• **What needs to be done**
In full and without alteration, give the listing again.

-------

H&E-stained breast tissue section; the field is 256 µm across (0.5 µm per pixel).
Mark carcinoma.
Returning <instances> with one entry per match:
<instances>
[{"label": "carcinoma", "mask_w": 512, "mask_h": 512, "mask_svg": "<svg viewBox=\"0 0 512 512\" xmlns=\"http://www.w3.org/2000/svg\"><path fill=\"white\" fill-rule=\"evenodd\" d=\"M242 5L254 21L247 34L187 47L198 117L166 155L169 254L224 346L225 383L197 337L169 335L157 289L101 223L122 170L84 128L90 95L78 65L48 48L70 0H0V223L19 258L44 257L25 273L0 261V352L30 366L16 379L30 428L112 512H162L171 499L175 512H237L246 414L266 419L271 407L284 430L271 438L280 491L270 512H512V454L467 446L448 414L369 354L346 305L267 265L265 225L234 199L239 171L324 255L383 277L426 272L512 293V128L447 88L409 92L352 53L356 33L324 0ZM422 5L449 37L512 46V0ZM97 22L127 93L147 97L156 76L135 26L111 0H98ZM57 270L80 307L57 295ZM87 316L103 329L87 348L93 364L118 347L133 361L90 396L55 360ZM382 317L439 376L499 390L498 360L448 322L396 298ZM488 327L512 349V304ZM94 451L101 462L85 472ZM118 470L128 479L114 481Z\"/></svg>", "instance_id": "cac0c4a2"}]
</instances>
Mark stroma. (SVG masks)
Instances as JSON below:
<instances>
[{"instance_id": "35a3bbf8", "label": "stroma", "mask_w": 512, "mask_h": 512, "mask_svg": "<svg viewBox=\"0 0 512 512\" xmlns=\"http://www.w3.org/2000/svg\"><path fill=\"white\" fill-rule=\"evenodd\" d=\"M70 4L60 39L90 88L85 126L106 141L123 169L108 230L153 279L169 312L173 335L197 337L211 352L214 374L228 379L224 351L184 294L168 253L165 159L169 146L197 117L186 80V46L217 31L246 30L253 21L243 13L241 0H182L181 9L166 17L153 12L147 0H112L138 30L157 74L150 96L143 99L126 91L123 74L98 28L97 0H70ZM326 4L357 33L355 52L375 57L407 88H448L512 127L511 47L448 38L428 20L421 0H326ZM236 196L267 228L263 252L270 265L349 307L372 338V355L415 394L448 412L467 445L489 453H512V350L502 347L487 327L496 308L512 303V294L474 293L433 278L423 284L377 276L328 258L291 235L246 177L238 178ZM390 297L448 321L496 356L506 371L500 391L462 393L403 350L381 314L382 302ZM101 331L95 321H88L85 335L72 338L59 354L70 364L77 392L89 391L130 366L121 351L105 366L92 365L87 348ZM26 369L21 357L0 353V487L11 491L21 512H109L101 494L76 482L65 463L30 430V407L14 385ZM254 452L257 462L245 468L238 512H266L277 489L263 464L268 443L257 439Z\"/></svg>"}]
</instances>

-------

• **Output for this exercise**
H&E-stained breast tissue section; the field is 256 µm across (0.5 µm per pixel).
Mark carcinoma.
Returning <instances> with one entry per match:
<instances>
[{"label": "carcinoma", "mask_w": 512, "mask_h": 512, "mask_svg": "<svg viewBox=\"0 0 512 512\" xmlns=\"http://www.w3.org/2000/svg\"><path fill=\"white\" fill-rule=\"evenodd\" d=\"M242 5L254 21L247 34L187 47L198 117L166 155L169 254L224 346L225 383L197 337L169 335L157 289L101 223L122 170L84 128L90 95L78 65L48 48L70 0H0V223L19 258L44 257L25 273L0 261V352L30 366L16 379L30 428L112 512H162L171 499L175 512H237L246 414L266 419L271 407L284 430L271 438L280 491L270 512H512V454L467 446L448 414L369 354L346 305L267 265L265 225L234 199L239 171L324 255L383 277L426 272L512 293V128L447 88L409 92L352 53L356 33L324 0ZM422 5L449 37L512 46V0ZM97 22L127 93L147 97L156 76L135 26L111 0H98ZM57 270L80 307L57 295ZM87 316L103 329L87 348L93 364L118 347L133 361L90 396L55 360ZM382 317L439 376L499 390L498 360L448 322L396 298ZM488 327L512 349V304ZM94 451L101 462L85 472ZM118 470L128 479L114 481Z\"/></svg>", "instance_id": "cac0c4a2"}]
</instances>
Mark stroma. (SVG masks)
Instances as JSON below:
<instances>
[{"instance_id": "35a3bbf8", "label": "stroma", "mask_w": 512, "mask_h": 512, "mask_svg": "<svg viewBox=\"0 0 512 512\" xmlns=\"http://www.w3.org/2000/svg\"><path fill=\"white\" fill-rule=\"evenodd\" d=\"M70 4L60 39L90 88L85 126L106 141L123 169L108 230L153 279L169 312L173 335L197 337L211 352L214 374L228 379L224 351L184 294L168 253L165 159L169 146L197 117L186 80V46L217 31L246 30L253 21L243 13L241 0H182L181 9L166 17L153 12L147 0H112L138 30L157 74L150 96L143 99L126 91L123 74L98 28L97 0H70ZM326 4L357 33L355 52L375 57L407 88H448L512 127L511 47L448 38L428 20L421 0H326ZM236 196L267 228L263 252L270 265L349 307L372 338V355L415 394L448 412L467 445L489 453H512V350L502 347L487 327L496 308L512 303V294L474 293L433 278L423 284L377 276L328 258L291 235L246 177L238 178ZM390 297L448 321L496 356L506 371L500 391L462 393L403 350L381 314L382 302ZM101 331L95 321H88L85 335L72 338L59 354L70 364L77 392L89 391L130 366L121 351L105 366L92 365L87 348ZM26 369L21 357L0 353V487L11 491L21 512H109L101 494L76 482L65 463L30 430V407L14 385ZM254 452L257 462L245 468L238 512H266L277 489L263 464L268 443L257 439Z\"/></svg>"}]
</instances>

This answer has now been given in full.